Exercise brief: Each line of the records that includes "mushroom" should be found and copied.

===== Dataset extract

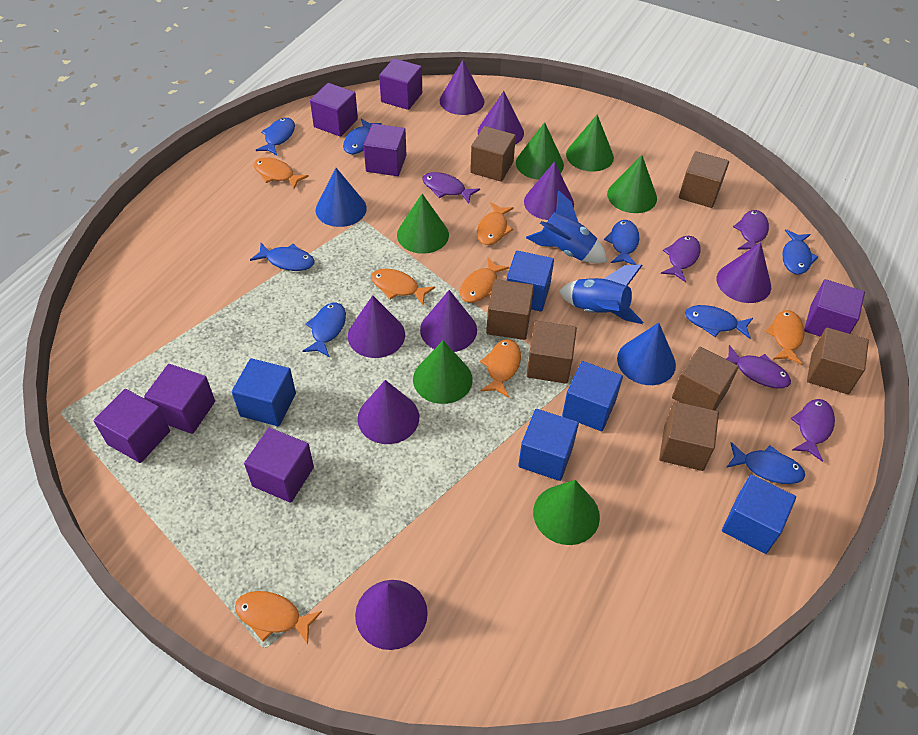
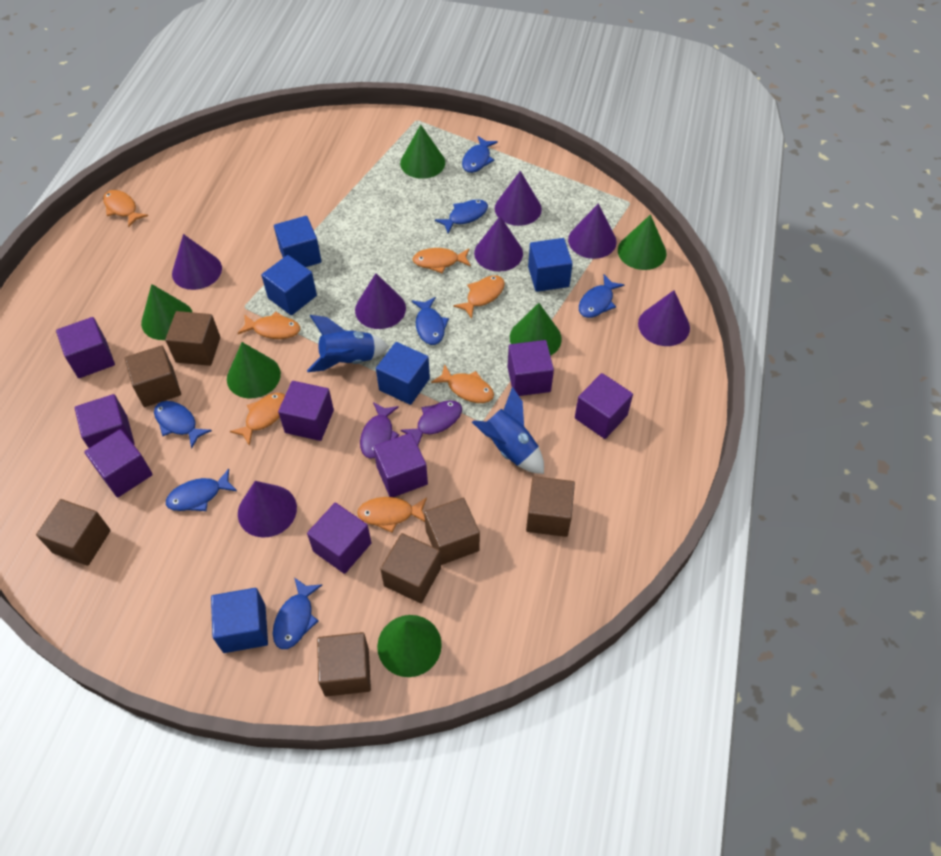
blue cone: 2 -> 0
blue fish: 8 -> 7
purple cone: 8 -> 7
purple cube: 7 -> 8
purple fish: 5 -> 2

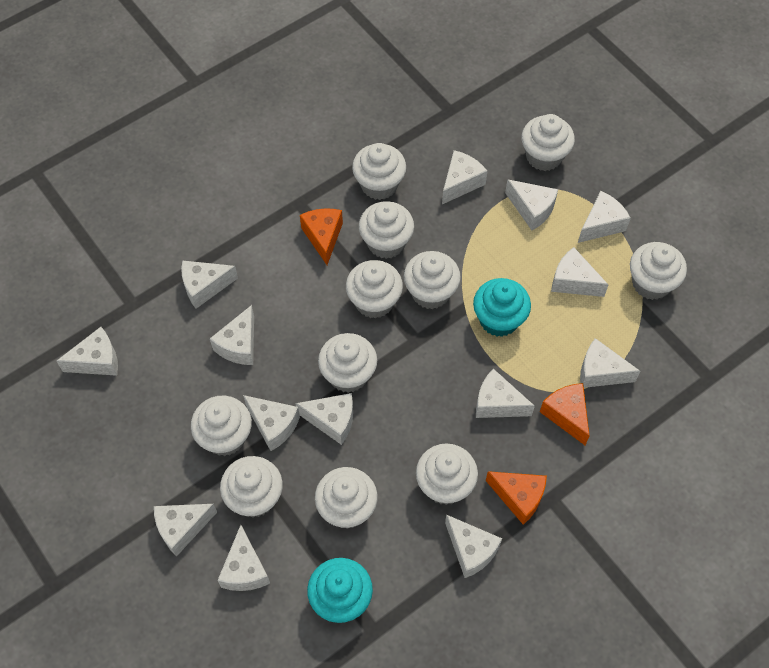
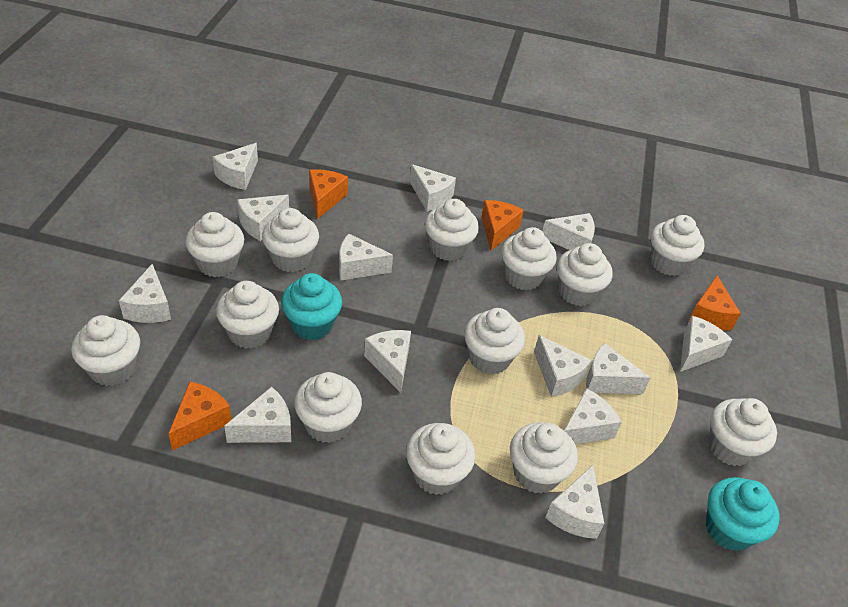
orange cheese: 3 -> 4
white cheese: 14 -> 13
white cupcake: 11 -> 13

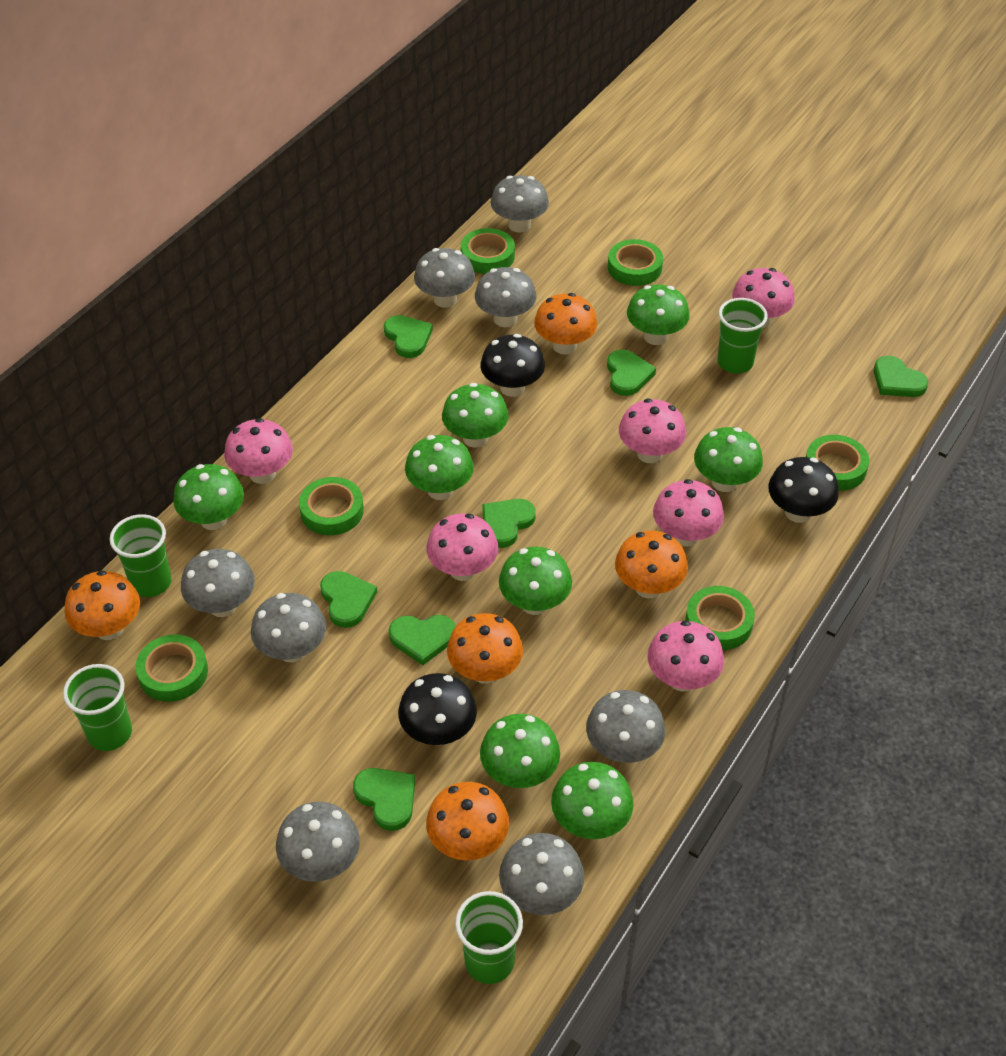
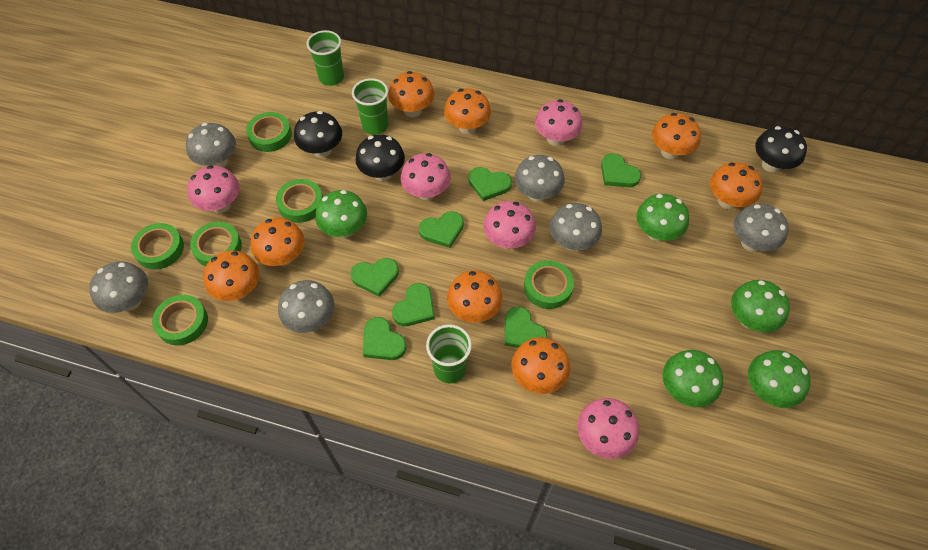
green cup: 4 -> 3
green mushroom: 8 -> 5
grey mushroom: 8 -> 6
orange mushroom: 5 -> 8
pink mushroom: 6 -> 5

==========

Problem solution:
green mushroom: 8 -> 5
grey mushroom: 8 -> 6
orange mushroom: 5 -> 8
pink mushroom: 6 -> 5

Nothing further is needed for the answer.